Brief:
If a record below holds a picture, drop the picture and copy everything else exactly.

Entries shown:
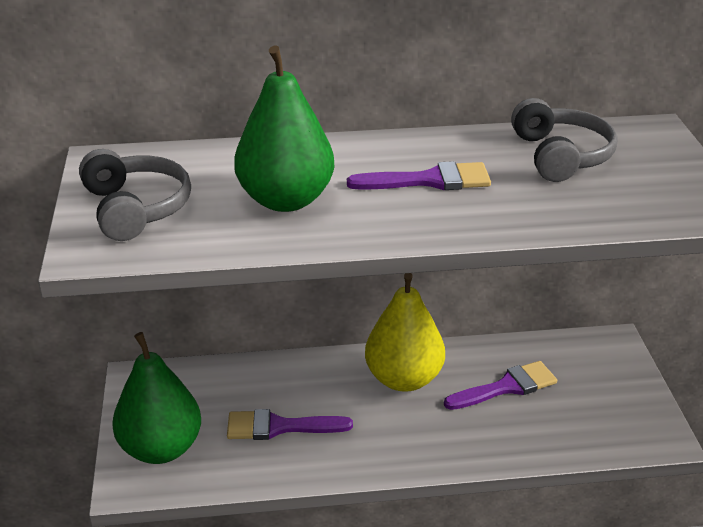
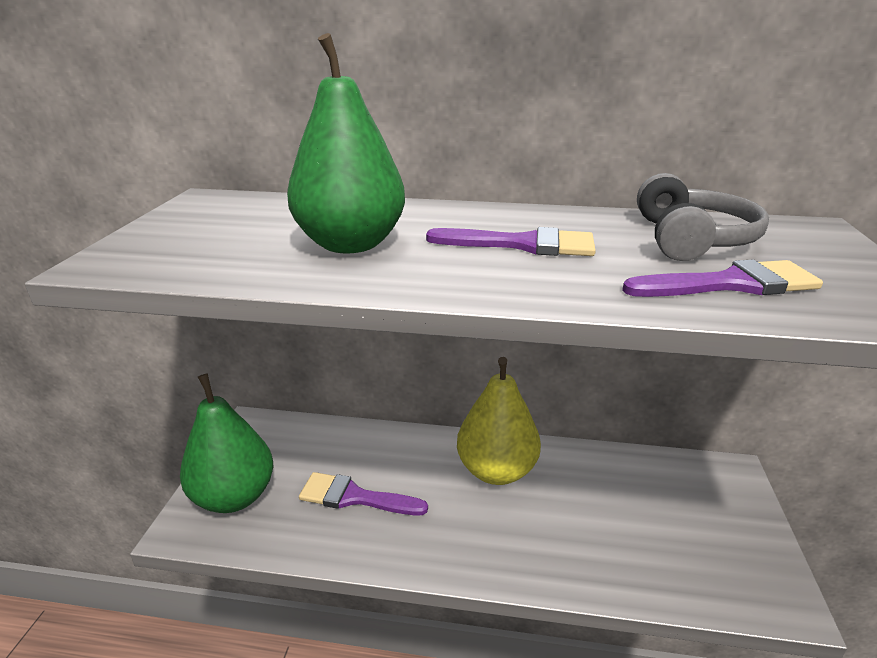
camera: 15 degrees right, 5 degrees down
grey headphones [79,149,191,241] -> none
purple brush [444,361,557,410] -> purple brush moved to [622,259,823,297]

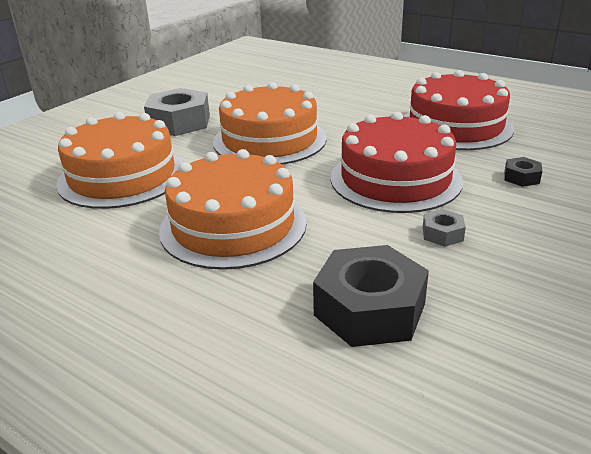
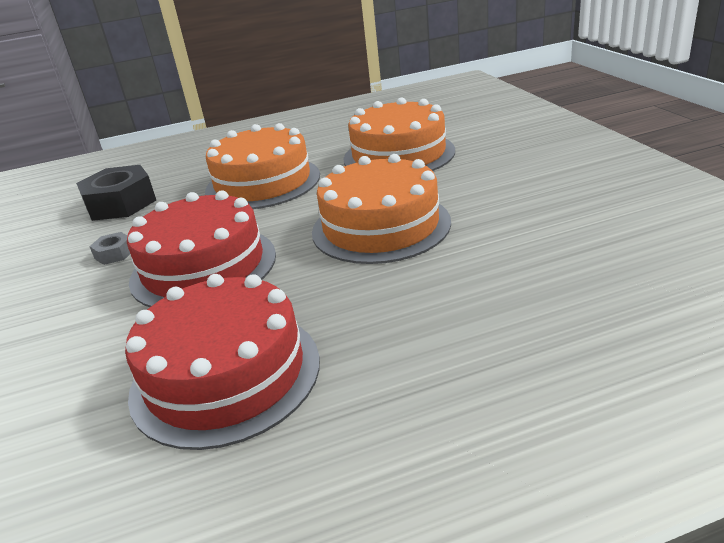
camera: 130 degrees right, 0 degrees up
grey nut [144,88,210,136] -> none
black nut [504,157,542,187] -> none

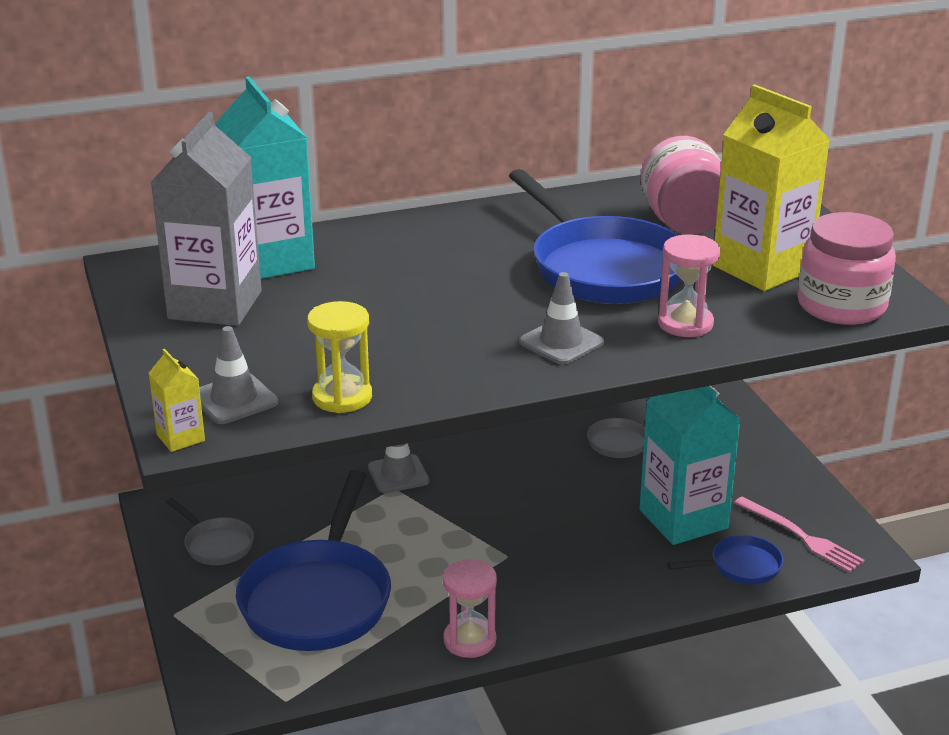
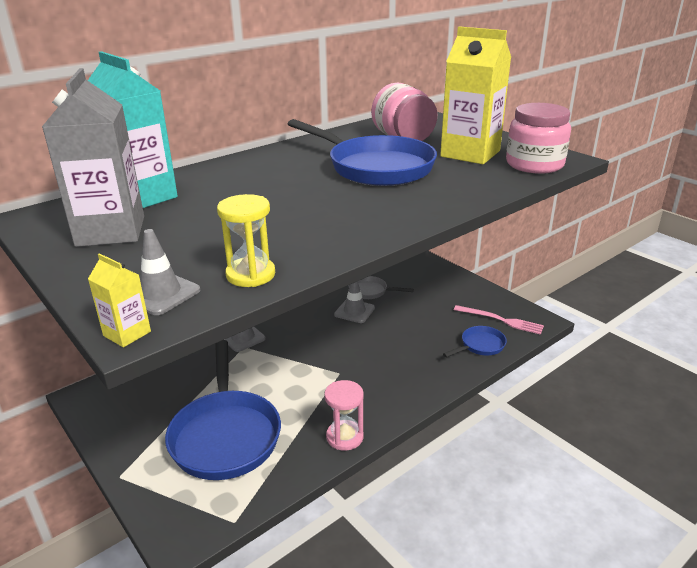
camera: 20 degrees left, 0 degrees up
grey pan [166,498,254,565] -> none
grey traffic cone [519,272,604,365] -> grey traffic cone moved to [334,281,375,323]
turquoise carton [640,386,741,545] -> none
pink hourglass [658,234,721,337] -> none

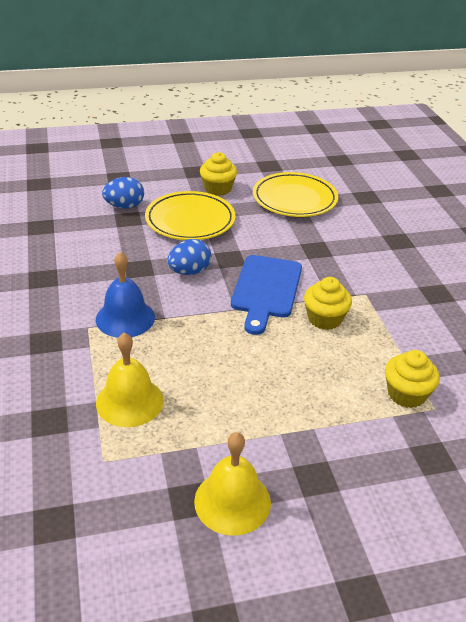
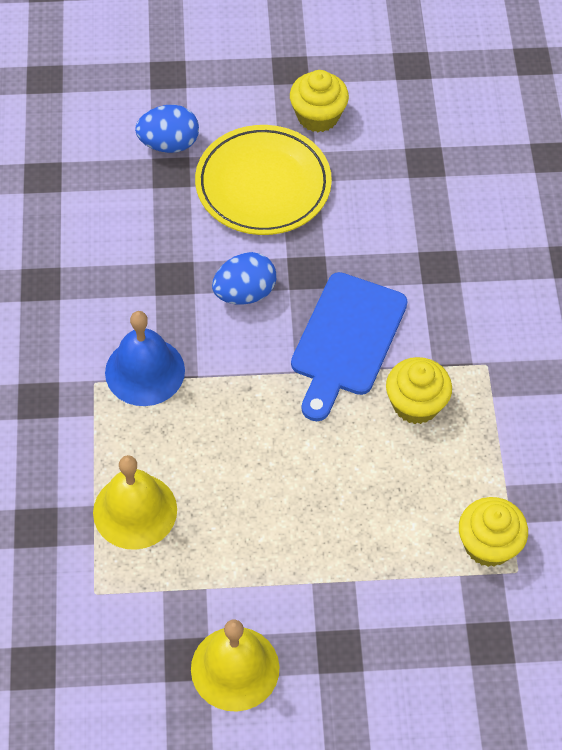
camera: 10 degrees right, 20 degrees up
yellow plate [253,172,338,217] -> none

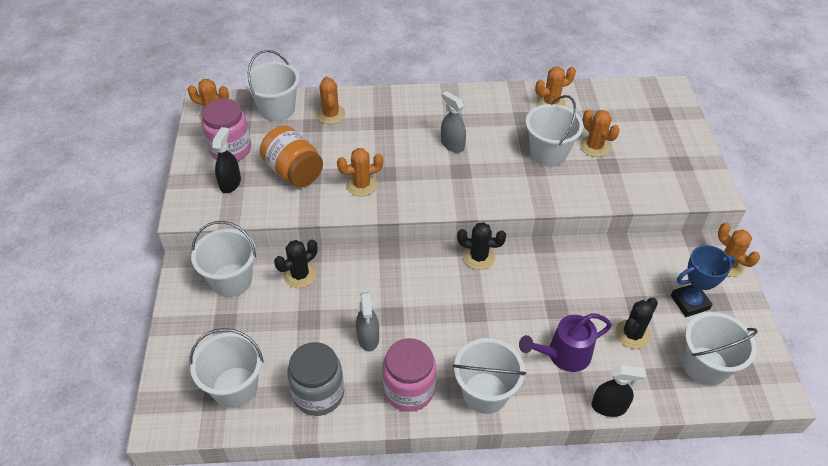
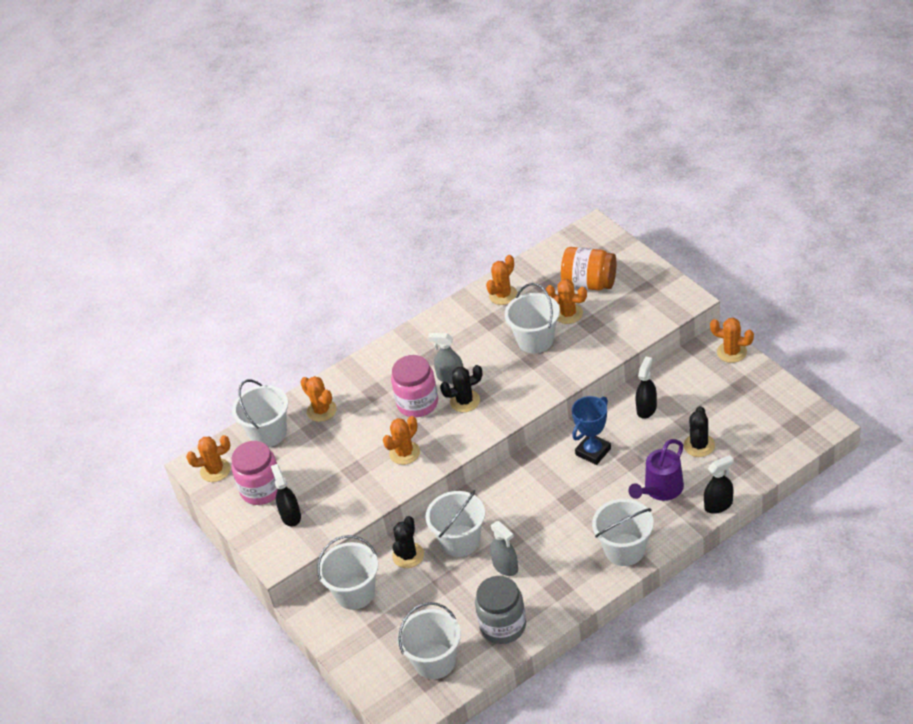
camera: 25 degrees left, 5 degrees down
orange jar [260,126,323,187] -> orange jar moved to [561,247,616,291]
pink jar [383,338,436,412] -> pink jar moved to [391,355,438,417]
black cactus [457,222,506,270] -> black cactus moved to [440,365,482,412]
blue trophy [671,245,736,317] -> blue trophy moved to [572,396,611,465]
white bucket [683,312,758,386] -> white bucket moved to [426,490,485,557]
none -> black spray bottle [635,357,657,419]

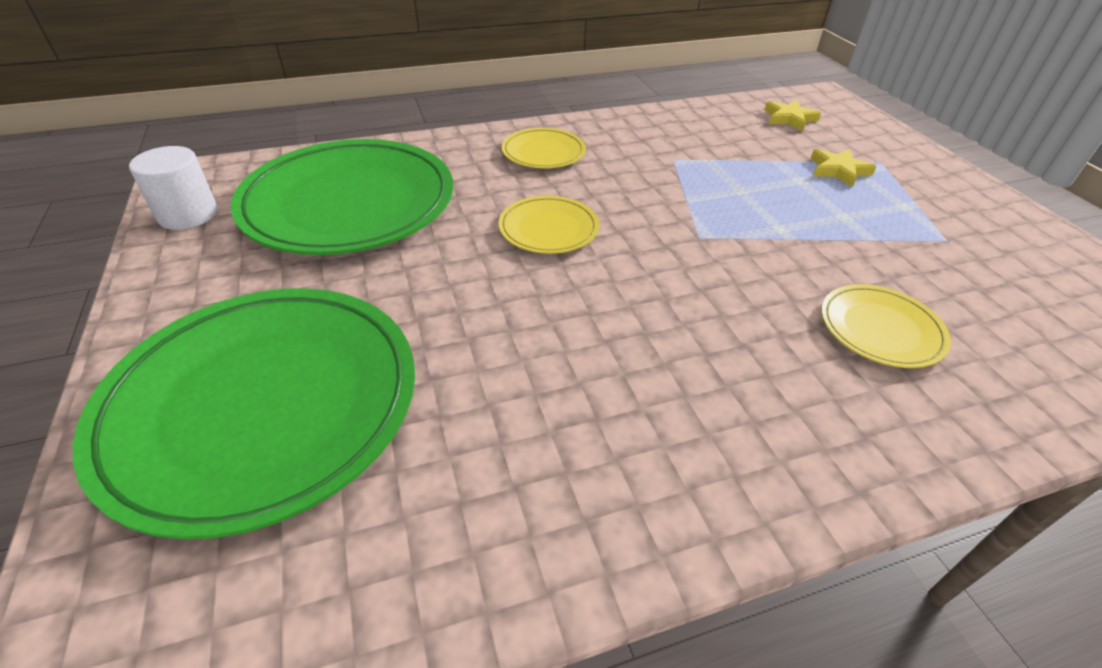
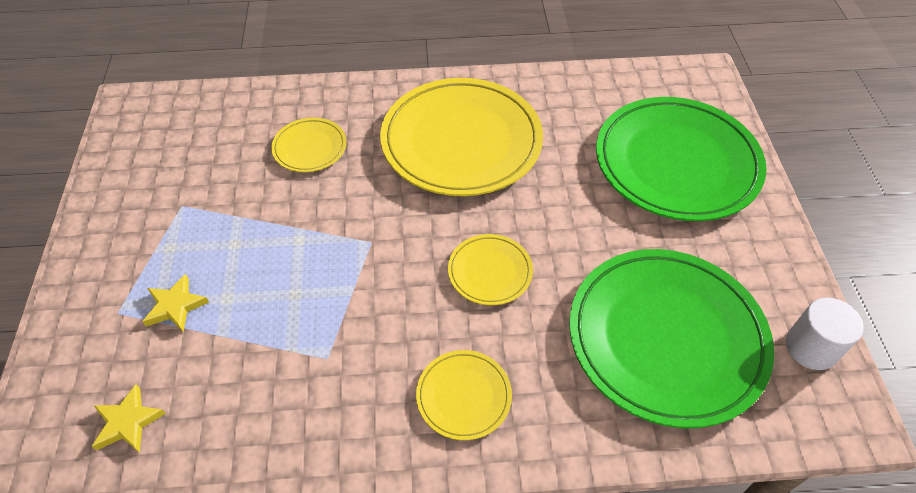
camera: 165 degrees left, 10 degrees up
none -> yellow plate [380,78,543,196]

Result of the exercise:
camera: 15 degrees right, 5 degrees down
grey headphones [79,149,191,241] -> none
purple brush [444,361,557,410] -> purple brush moved to [622,259,823,297]

camera: 130 degrees right, 0 degrees up
grey nut [144,88,210,136] -> none
black nut [504,157,542,187] -> none

camera: 20 degrees left, 0 degrees up
grey pan [166,498,254,565] -> none
grey traffic cone [519,272,604,365] -> grey traffic cone moved to [334,281,375,323]
turquoise carton [640,386,741,545] -> none
pink hourglass [658,234,721,337] -> none

camera: 10 degrees right, 20 degrees up
yellow plate [253,172,338,217] -> none

camera: 25 degrees left, 5 degrees down
orange jar [260,126,323,187] -> orange jar moved to [561,247,616,291]
pink jar [383,338,436,412] -> pink jar moved to [391,355,438,417]
black cactus [457,222,506,270] -> black cactus moved to [440,365,482,412]
blue trophy [671,245,736,317] -> blue trophy moved to [572,396,611,465]
white bucket [683,312,758,386] -> white bucket moved to [426,490,485,557]
none -> black spray bottle [635,357,657,419]

camera: 165 degrees left, 10 degrees up
none -> yellow plate [380,78,543,196]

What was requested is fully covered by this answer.